■ Problem to work on ■
Begin at the top of the records and copy each line exactly. The line containing "C5: 33uF (AGND, SPK) -> none" is the last one to include.

----- Supplied records -----

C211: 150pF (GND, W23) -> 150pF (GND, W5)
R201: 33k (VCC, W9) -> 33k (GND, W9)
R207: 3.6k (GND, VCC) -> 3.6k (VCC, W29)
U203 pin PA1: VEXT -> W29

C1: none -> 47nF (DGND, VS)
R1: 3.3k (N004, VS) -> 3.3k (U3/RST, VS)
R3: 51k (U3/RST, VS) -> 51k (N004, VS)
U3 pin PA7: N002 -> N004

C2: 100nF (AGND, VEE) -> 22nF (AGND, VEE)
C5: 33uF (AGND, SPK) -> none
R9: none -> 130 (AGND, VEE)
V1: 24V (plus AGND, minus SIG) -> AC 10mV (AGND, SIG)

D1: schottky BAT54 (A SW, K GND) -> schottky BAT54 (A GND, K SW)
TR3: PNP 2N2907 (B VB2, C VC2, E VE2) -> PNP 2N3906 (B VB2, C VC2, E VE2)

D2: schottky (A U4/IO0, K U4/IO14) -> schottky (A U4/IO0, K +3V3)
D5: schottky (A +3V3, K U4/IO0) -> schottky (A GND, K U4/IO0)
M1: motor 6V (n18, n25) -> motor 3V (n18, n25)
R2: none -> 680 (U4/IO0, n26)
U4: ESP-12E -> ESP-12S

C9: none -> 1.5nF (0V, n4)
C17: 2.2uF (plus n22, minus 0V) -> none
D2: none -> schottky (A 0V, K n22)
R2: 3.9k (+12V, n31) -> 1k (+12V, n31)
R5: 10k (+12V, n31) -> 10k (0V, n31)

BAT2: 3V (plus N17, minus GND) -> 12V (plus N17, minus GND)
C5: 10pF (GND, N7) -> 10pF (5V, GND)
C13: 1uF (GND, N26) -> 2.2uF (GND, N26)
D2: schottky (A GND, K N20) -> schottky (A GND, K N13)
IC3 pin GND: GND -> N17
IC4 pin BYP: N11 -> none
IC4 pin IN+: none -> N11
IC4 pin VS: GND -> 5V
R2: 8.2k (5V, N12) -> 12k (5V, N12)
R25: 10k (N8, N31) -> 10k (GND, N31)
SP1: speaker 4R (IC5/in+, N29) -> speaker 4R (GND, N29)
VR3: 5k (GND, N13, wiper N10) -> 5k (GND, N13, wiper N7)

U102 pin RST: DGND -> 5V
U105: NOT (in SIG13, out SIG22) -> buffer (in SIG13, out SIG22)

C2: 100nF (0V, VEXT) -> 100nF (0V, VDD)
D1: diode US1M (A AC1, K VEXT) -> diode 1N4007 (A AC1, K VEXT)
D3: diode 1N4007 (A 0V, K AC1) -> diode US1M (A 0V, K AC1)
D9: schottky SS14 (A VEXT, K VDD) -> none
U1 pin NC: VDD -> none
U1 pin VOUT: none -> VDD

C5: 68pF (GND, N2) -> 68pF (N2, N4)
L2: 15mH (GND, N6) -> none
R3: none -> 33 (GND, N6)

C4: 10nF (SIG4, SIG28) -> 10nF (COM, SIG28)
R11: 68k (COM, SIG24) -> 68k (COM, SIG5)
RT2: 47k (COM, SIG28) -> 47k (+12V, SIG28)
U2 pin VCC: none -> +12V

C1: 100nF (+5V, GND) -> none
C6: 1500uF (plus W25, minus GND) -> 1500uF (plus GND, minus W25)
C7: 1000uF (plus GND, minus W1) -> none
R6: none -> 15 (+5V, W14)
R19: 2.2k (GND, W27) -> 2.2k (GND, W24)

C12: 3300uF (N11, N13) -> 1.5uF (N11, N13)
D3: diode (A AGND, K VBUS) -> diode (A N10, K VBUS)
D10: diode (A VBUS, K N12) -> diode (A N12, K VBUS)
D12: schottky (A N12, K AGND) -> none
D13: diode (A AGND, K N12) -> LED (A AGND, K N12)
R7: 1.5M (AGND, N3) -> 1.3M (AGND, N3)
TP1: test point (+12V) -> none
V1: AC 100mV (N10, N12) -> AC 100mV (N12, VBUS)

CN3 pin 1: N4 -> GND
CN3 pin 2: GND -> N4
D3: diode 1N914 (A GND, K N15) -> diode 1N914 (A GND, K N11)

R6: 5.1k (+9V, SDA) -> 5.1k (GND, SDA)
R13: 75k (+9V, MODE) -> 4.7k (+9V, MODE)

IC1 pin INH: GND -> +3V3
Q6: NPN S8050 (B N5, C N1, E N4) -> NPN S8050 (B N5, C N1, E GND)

-----

■ Solution below ■
C211: 150pF (GND, W23) -> 150pF (GND, W5)
R201: 33k (VCC, W9) -> 33k (GND, W9)
R207: 3.6k (GND, VCC) -> 3.6k (VCC, W29)
U203 pin PA1: VEXT -> W29

C1: none -> 47nF (DGND, VS)
R1: 3.3k (N004, VS) -> 3.3k (U3/RST, VS)
R3: 51k (U3/RST, VS) -> 51k (N004, VS)
U3 pin PA7: N002 -> N004

C2: 100nF (AGND, VEE) -> 22nF (AGND, VEE)
C5: 33uF (AGND, SPK) -> none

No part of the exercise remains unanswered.